**Required action:**
Please restate the data that follows word for word, with the pictures left out.

**Data provided:**
....

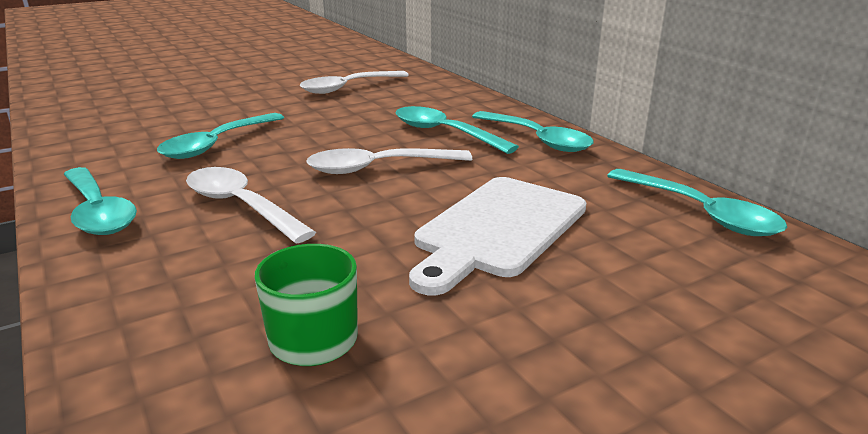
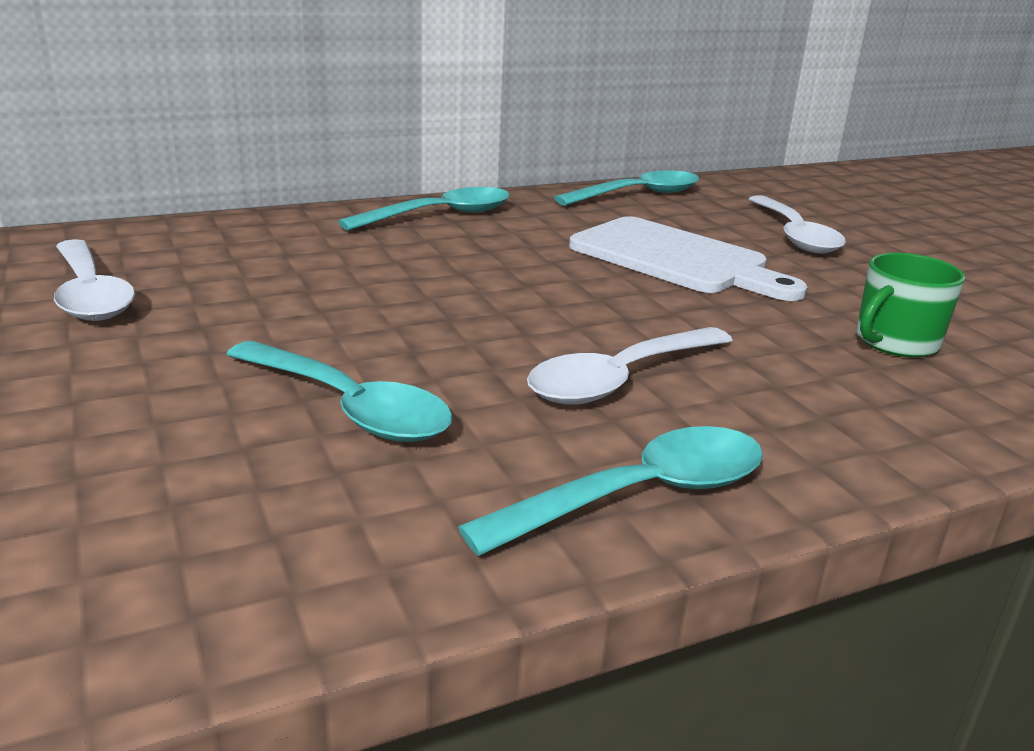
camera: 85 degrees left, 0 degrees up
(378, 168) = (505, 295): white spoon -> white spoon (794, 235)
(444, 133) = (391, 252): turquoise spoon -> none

....

**Response:**
camera: 85 degrees left, 0 degrees up
(378, 168) = (505, 295): white spoon -> white spoon (794, 235)
(444, 133) = (391, 252): turquoise spoon -> none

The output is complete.